- Required work:
For the entries below, return every line from the top through the line with "none -> cyan brick F2 level 1" exactly as it stands, omitting pictures.

[Colored object listings]
-- -- --

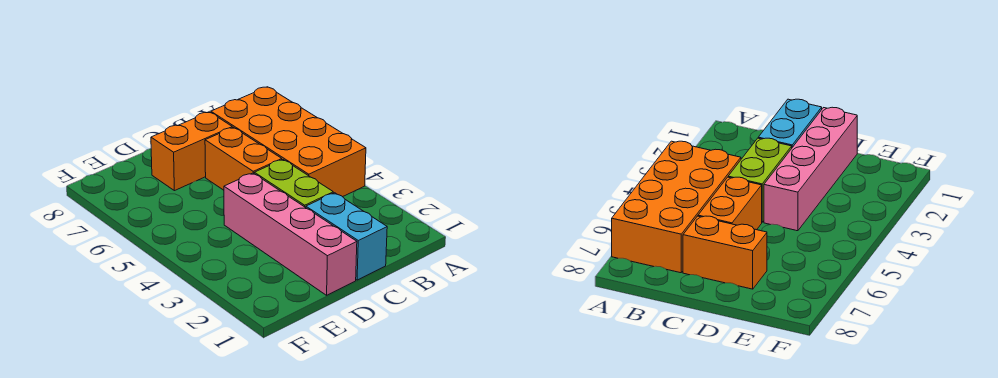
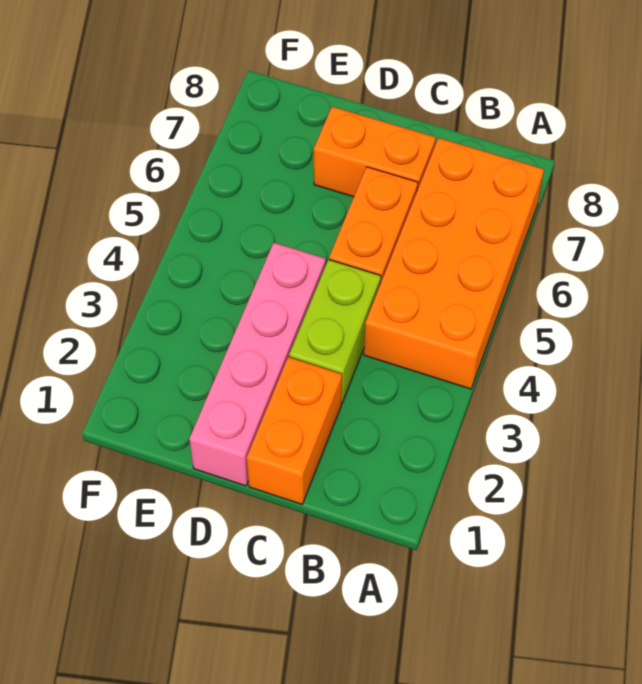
cyan brick C1:C2 level 1 -> orange brick C1:C2 level 1

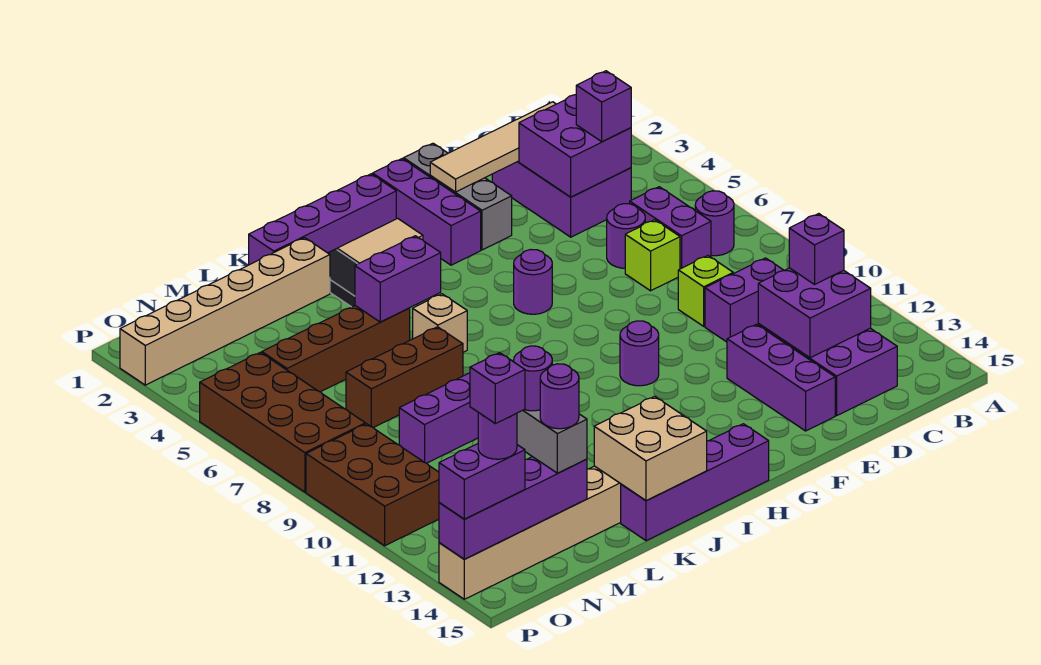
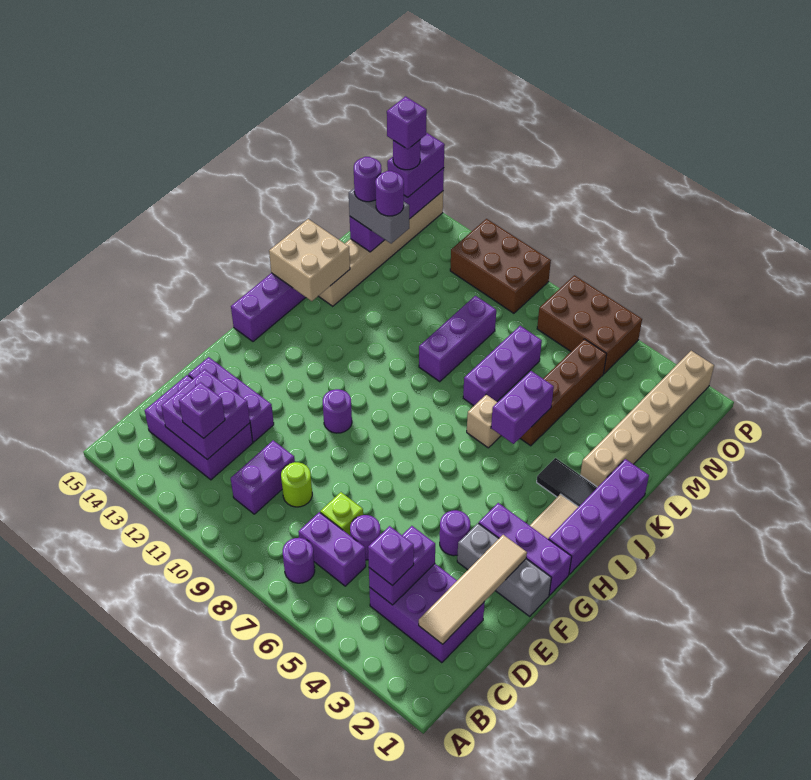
purple brick C3:D4 level 2 -> purple brick C4:D4 level 2
lime brick D9 level 1 -> lime round brick D9 level 1
purple round brick G6 level 1 -> purple round brick F4 level 1
brown brick K7:M7 level 1 -> purple brick K7:M7 level 1
brown brick O5:P8 level 1 -> brown brick O5:P7 level 1

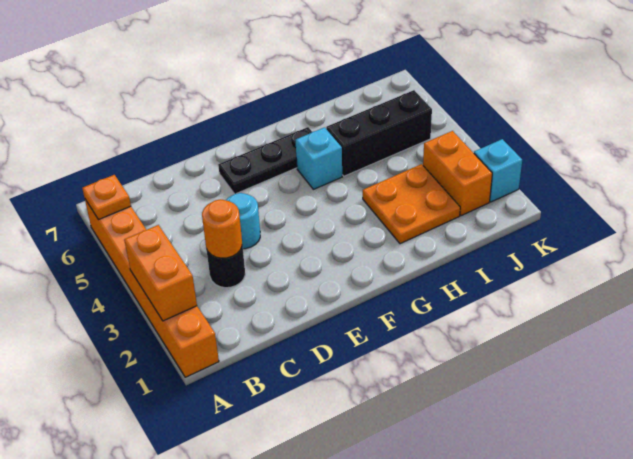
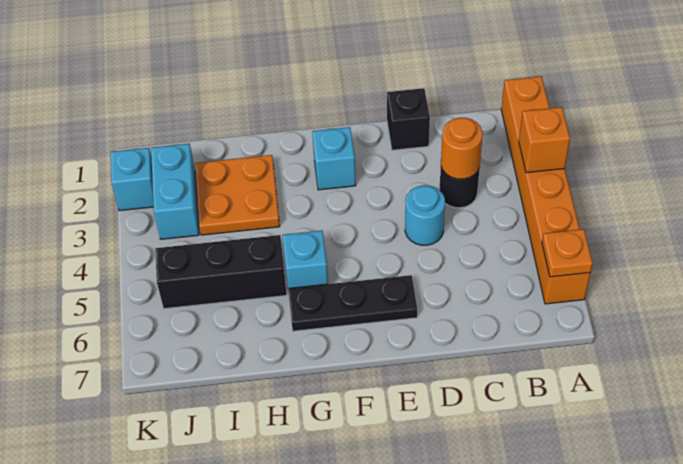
orange brick A2:A3 level 2 -> orange brick A3 level 2
none -> black brick D1 level 1
none -> cyan brick F2 level 1
orange brick J2:J3 level 1 -> cyan brick J2:J3 level 1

-- -- --

- Written answer:
cyan brick C1:C2 level 1 -> orange brick C1:C2 level 1

purple brick C3:D4 level 2 -> purple brick C4:D4 level 2
lime brick D9 level 1 -> lime round brick D9 level 1
purple round brick G6 level 1 -> purple round brick F4 level 1
brown brick K7:M7 level 1 -> purple brick K7:M7 level 1
brown brick O5:P8 level 1 -> brown brick O5:P7 level 1

orange brick A2:A3 level 2 -> orange brick A3 level 2
none -> black brick D1 level 1
none -> cyan brick F2 level 1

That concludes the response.